**TRY IT:** Write out the lines of the material below exactly, beginning at the line with "U101 pin OUT: +5V -> VRAW" and stopping after the line with "CN101 pin 2: DGND -> VRAW", and leave out the pictures.

--- RAW DATA ---

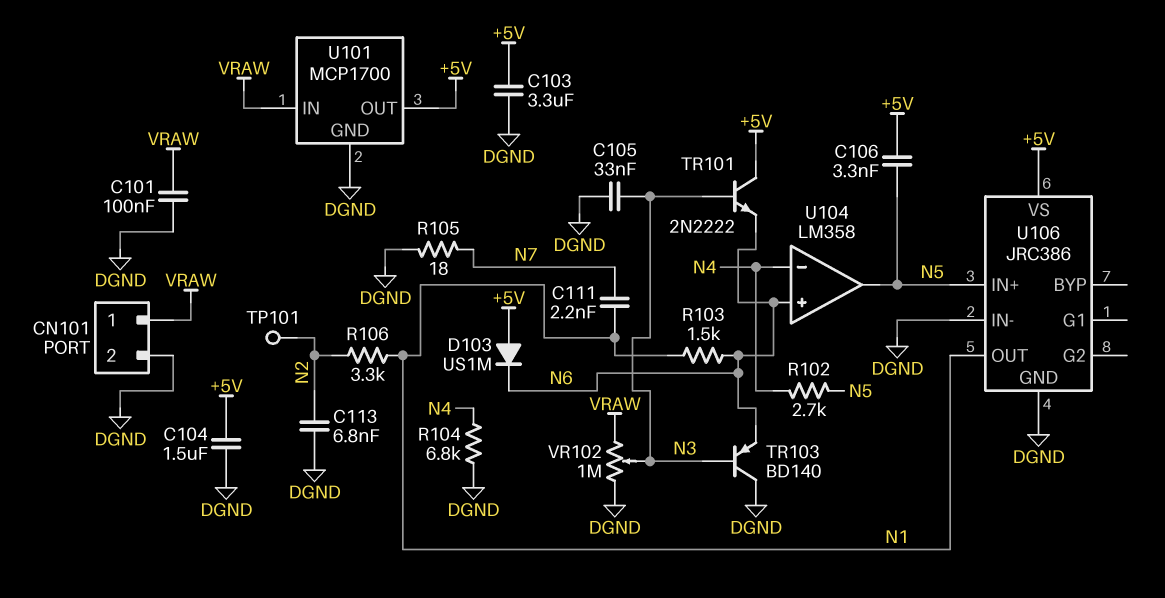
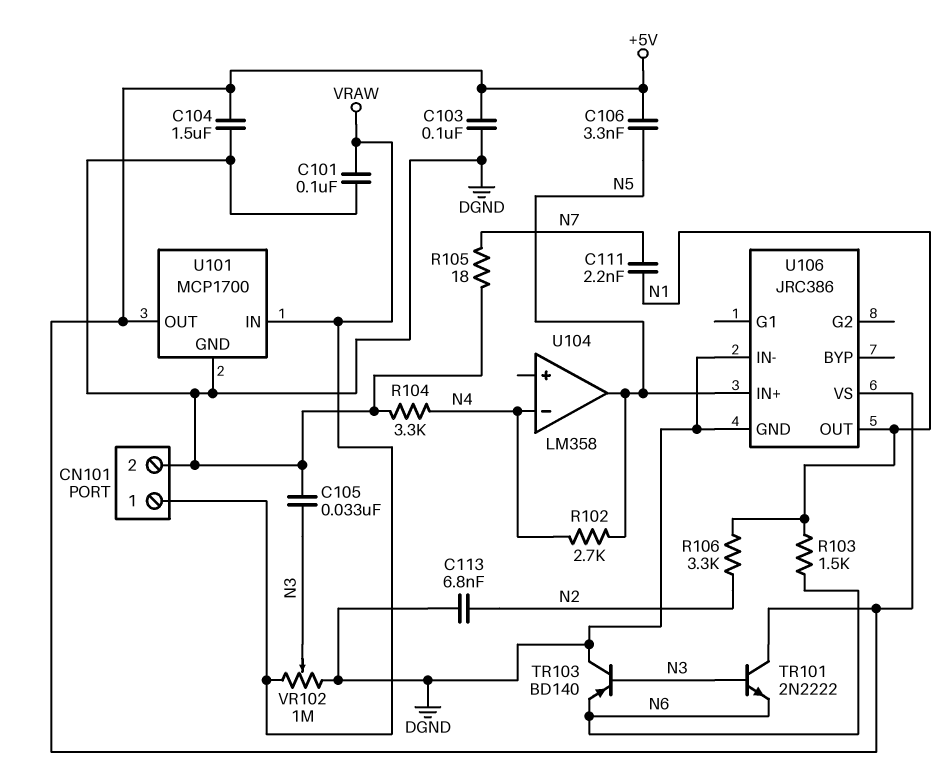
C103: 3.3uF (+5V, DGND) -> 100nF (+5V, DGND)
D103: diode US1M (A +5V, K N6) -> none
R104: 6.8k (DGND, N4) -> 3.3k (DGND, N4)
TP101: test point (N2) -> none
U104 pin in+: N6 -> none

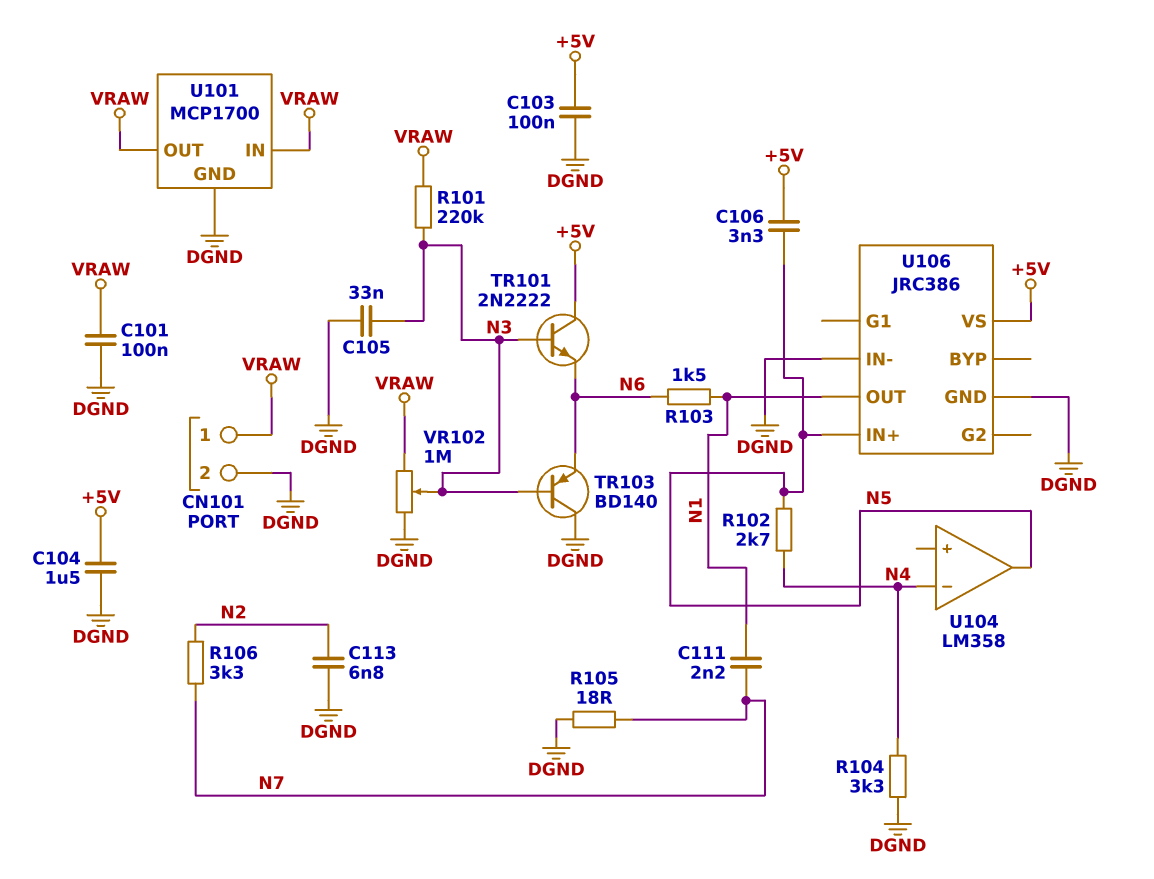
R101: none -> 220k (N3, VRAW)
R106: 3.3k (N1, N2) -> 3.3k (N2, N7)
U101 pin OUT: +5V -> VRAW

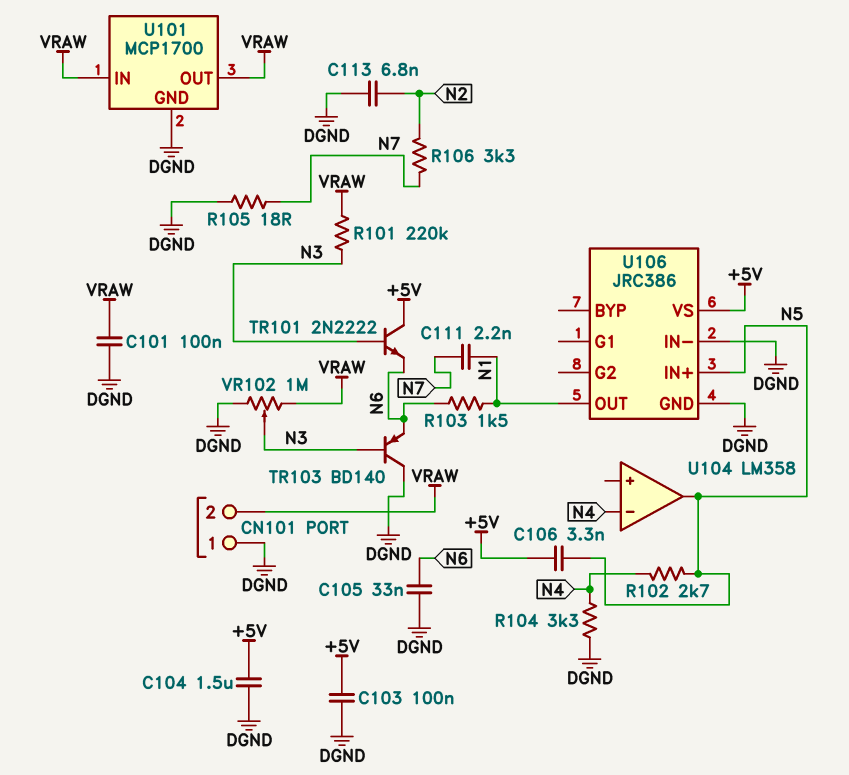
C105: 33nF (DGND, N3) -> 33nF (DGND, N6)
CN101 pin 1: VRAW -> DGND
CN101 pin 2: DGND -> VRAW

---
--- RAW DATA ---

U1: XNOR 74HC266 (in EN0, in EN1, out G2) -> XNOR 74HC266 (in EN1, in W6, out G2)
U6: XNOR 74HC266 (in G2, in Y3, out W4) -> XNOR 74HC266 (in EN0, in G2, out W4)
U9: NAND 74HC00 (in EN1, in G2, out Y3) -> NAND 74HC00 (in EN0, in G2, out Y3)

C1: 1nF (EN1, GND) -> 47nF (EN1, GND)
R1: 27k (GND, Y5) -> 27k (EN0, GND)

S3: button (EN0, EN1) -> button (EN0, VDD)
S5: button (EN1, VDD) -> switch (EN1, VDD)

---

**ANSWER SPACE:**
U101 pin OUT: +5V -> VRAW

C105: 33nF (DGND, N3) -> 33nF (DGND, N6)
CN101 pin 1: VRAW -> DGND
CN101 pin 2: DGND -> VRAW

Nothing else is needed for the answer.